-- EXERCISE INPUTS follows --
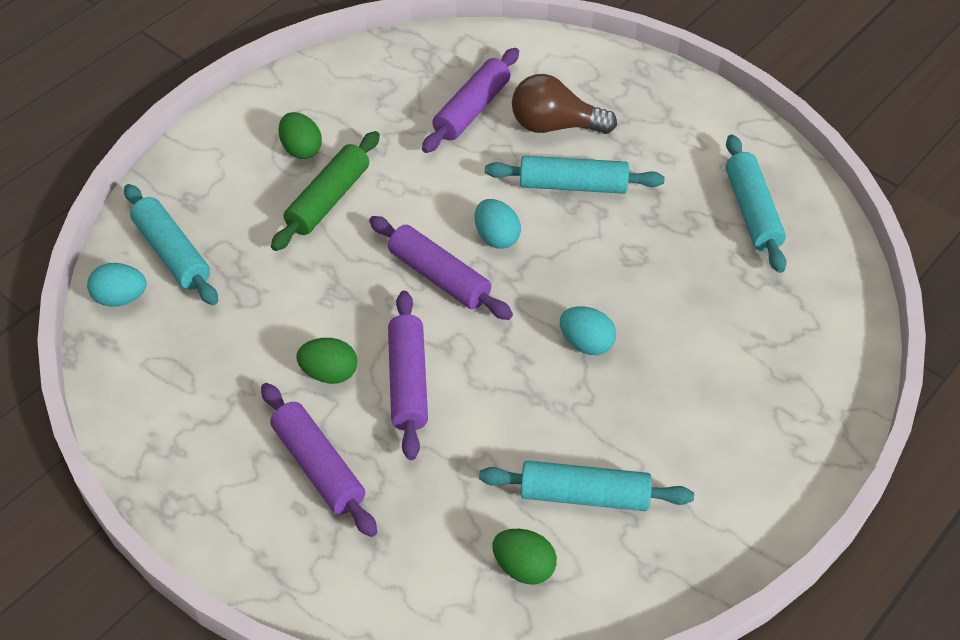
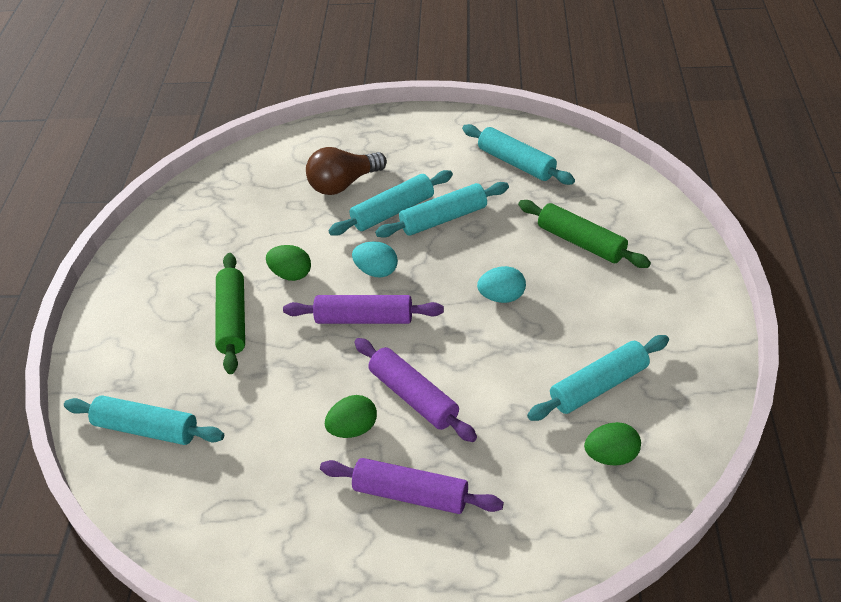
camera: 35 degrees left, 5 degrees down
(121, 298) = (136, 486): turquoise egg -> none
(301, 149) = (177, 299): green egg -> green egg (291, 274)
(472, 109) = (277, 205): purple rolling pin -> none
(614, 225) = (443, 218): none -> turquoise rolling pin
(726, 341) = (581, 242): none -> green rolling pin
-- EXERCISE INPUTS concluded --
▸ **DIRECTIONS FOR THIS TASK**: Everything in the data above, apart from the pictures, should be retyped exactly.

▸ **EXERCISE OUTPUT**:
camera: 35 degrees left, 5 degrees down
(121, 298) = (136, 486): turquoise egg -> none
(301, 149) = (177, 299): green egg -> green egg (291, 274)
(472, 109) = (277, 205): purple rolling pin -> none
(614, 225) = (443, 218): none -> turquoise rolling pin
(726, 341) = (581, 242): none -> green rolling pin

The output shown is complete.